#### [Work to complete]
When a line of the entries contains the word "plate", report that line.

(Object state comparisons)
⟨
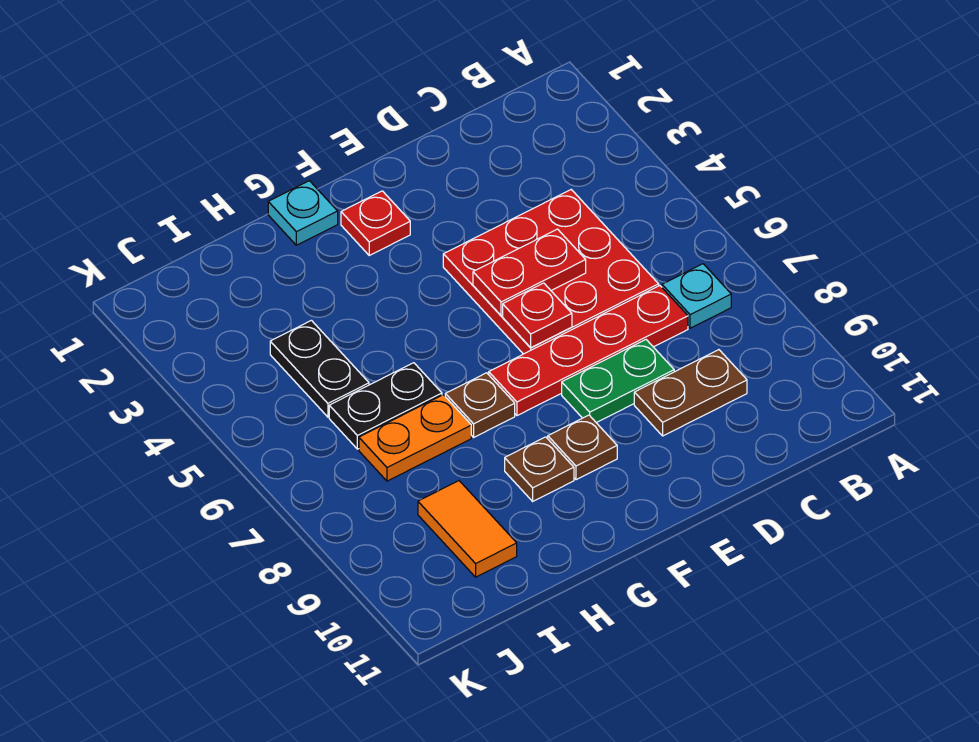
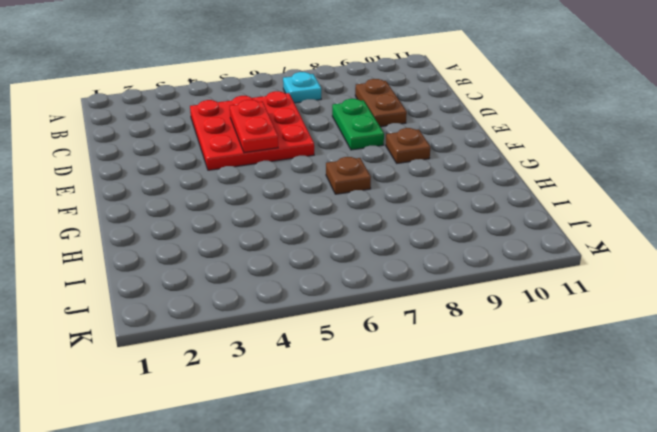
none -> red plate C7:F7 level 1
none -> red plate F2 level 1
none -> cyan plate G1 level 1

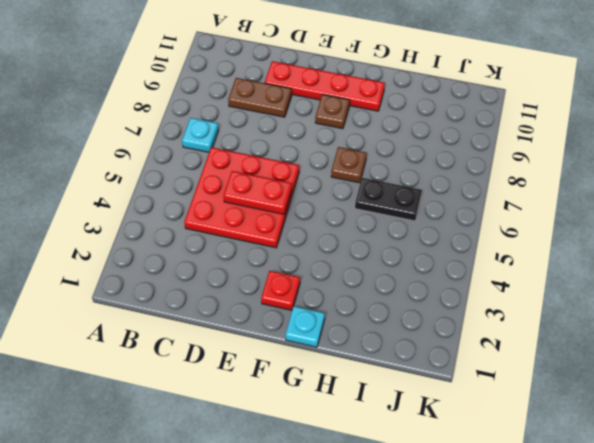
red plate D10:G10 level 1 -> red plate C7:F7 level 1
none -> green plate D8:E8 level 1
none -> brown plate G9 level 1
none -> orange plate H7:I7 level 1

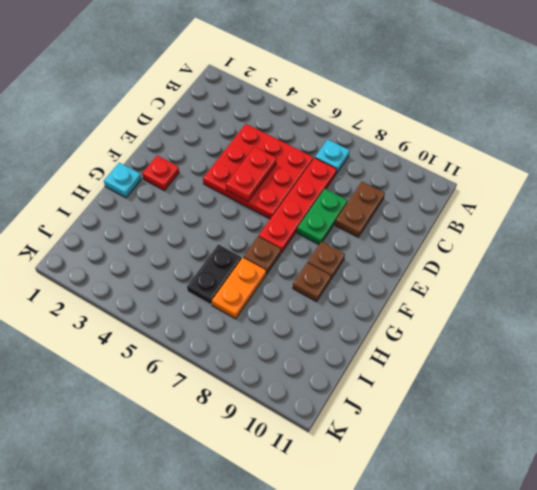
none -> black plate I4:I5 level 1
none -> orange tile I9:I10 level 1
none -> red plate E6 level 2

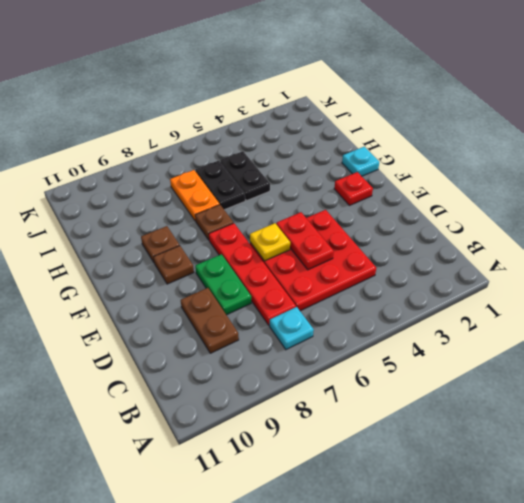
yellow plate E6 level 2 -> red plate E6 level 2
black plate H5:I5 level 1 -> black plate I4:I5 level 1
none -> orange tile I9:I10 level 1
⟩
#### [Task solution]
none -> red plate C7:F7 level 1
none -> red plate F2 level 1
none -> cyan plate G1 level 1
red plate D10:G10 level 1 -> red plate C7:F7 level 1
none -> green plate D8:E8 level 1
none -> brown plate G9 level 1
none -> orange plate H7:I7 level 1
none -> black plate I4:I5 level 1
none -> red plate E6 level 2
yellow plate E6 level 2 -> red plate E6 level 2
black plate H5:I5 level 1 -> black plate I4:I5 level 1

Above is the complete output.